* _Assignment_
Please report every line from the material that contains the word "VEXT".

* _Listed records_
==============================

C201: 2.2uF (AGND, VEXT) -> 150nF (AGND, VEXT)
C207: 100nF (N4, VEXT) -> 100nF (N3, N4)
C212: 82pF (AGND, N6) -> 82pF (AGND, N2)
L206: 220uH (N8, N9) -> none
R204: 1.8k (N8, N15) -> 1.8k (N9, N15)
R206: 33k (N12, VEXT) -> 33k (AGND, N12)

==============================

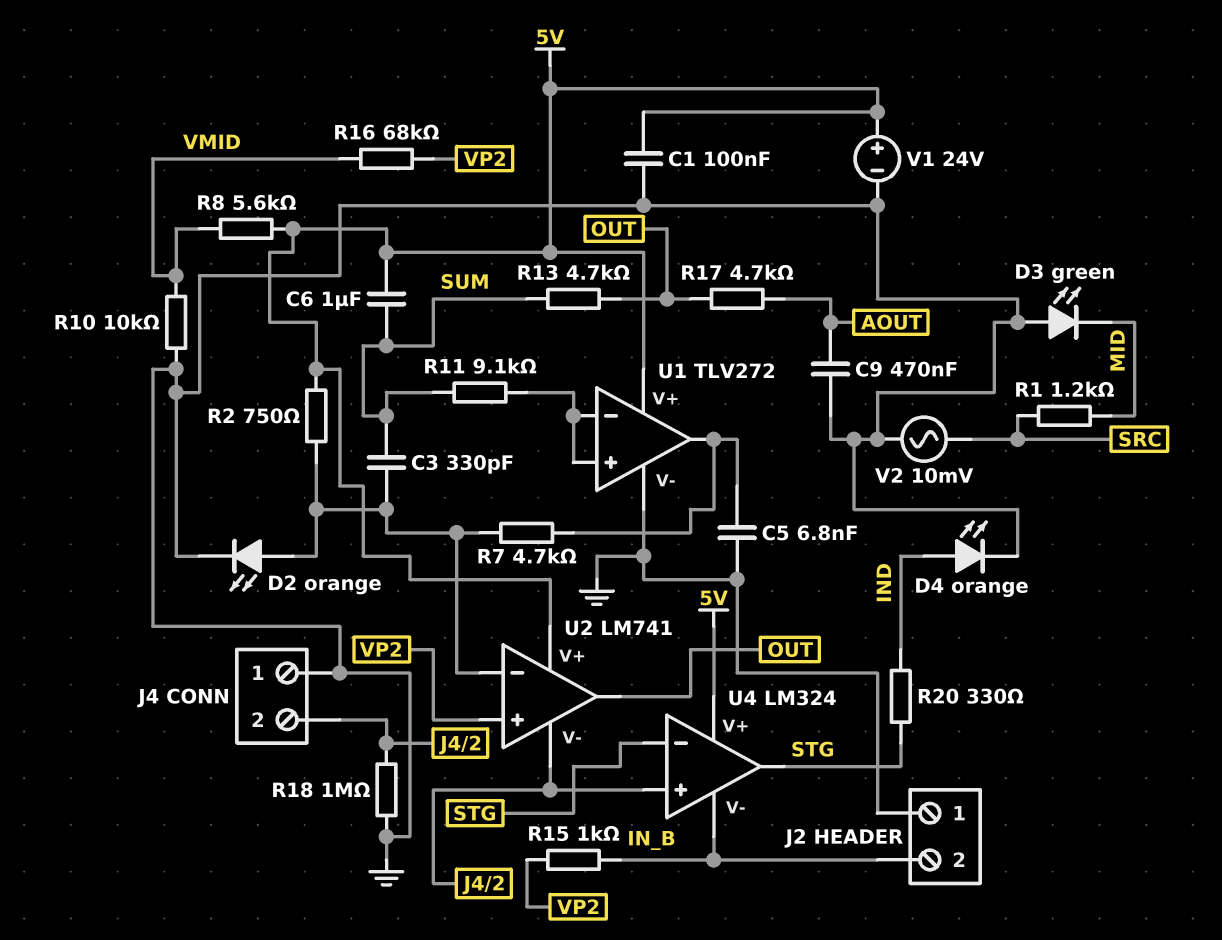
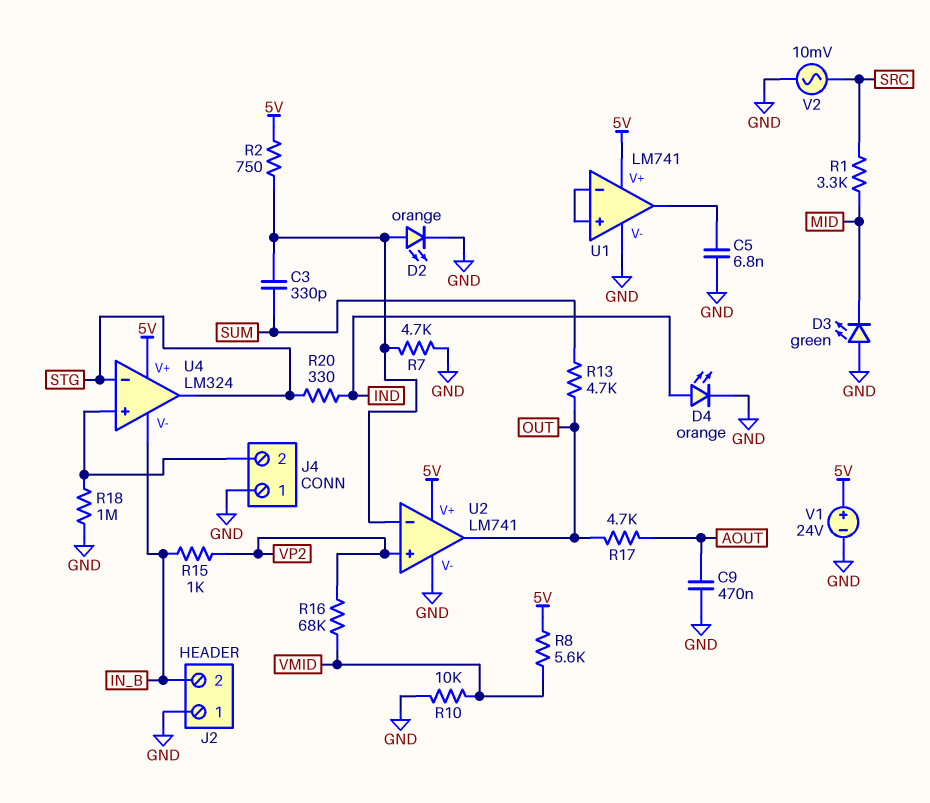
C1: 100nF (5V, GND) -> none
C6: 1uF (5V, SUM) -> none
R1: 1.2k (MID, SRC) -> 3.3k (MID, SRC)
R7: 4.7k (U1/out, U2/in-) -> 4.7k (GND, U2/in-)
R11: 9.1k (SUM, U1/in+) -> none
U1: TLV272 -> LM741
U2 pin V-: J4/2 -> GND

==============================

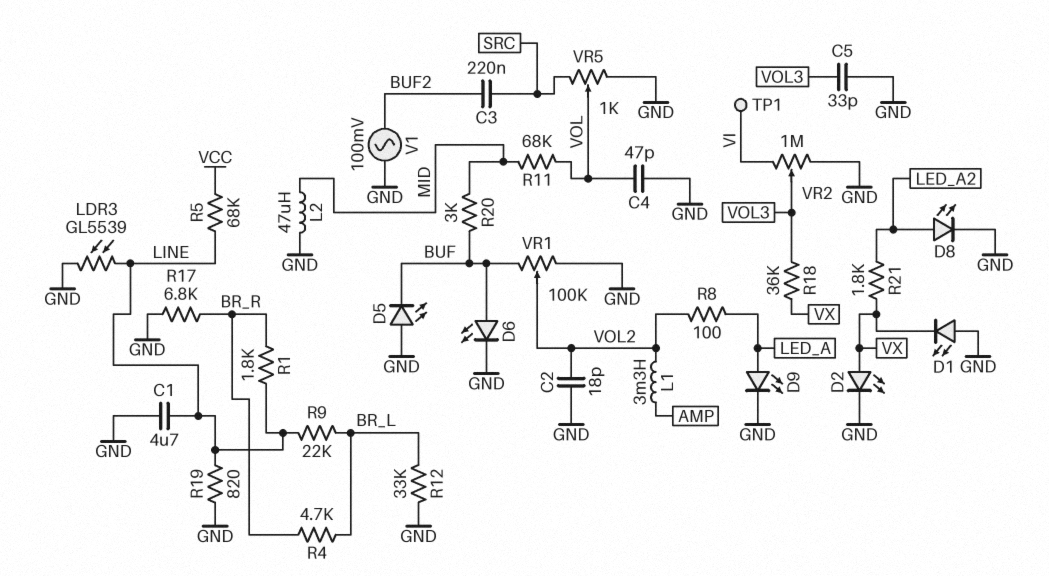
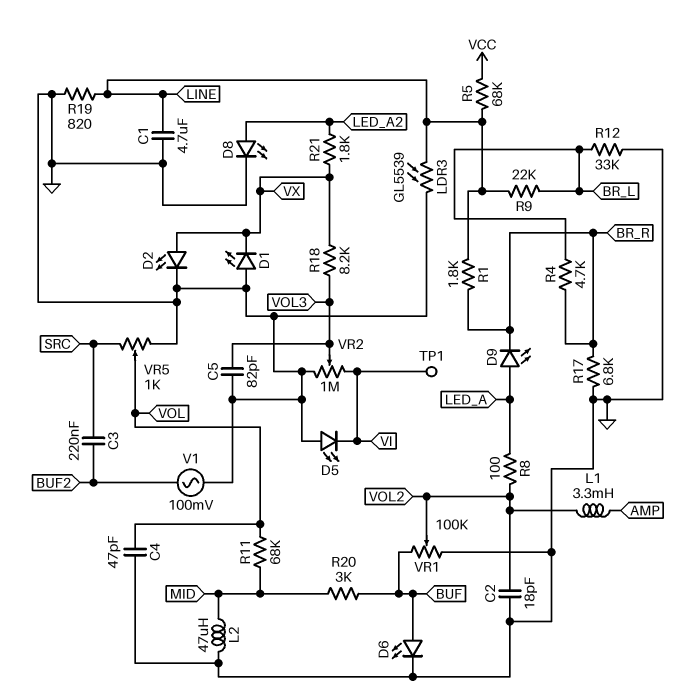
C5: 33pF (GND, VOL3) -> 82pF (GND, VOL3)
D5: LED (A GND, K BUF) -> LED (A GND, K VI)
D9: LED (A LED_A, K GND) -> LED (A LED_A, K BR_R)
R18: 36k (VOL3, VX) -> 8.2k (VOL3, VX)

==============================

* _Task answer_
C201: 2.2uF (AGND, VEXT) -> 150nF (AGND, VEXT)
C207: 100nF (N4, VEXT) -> 100nF (N3, N4)
R206: 33k (N12, VEXT) -> 33k (AGND, N12)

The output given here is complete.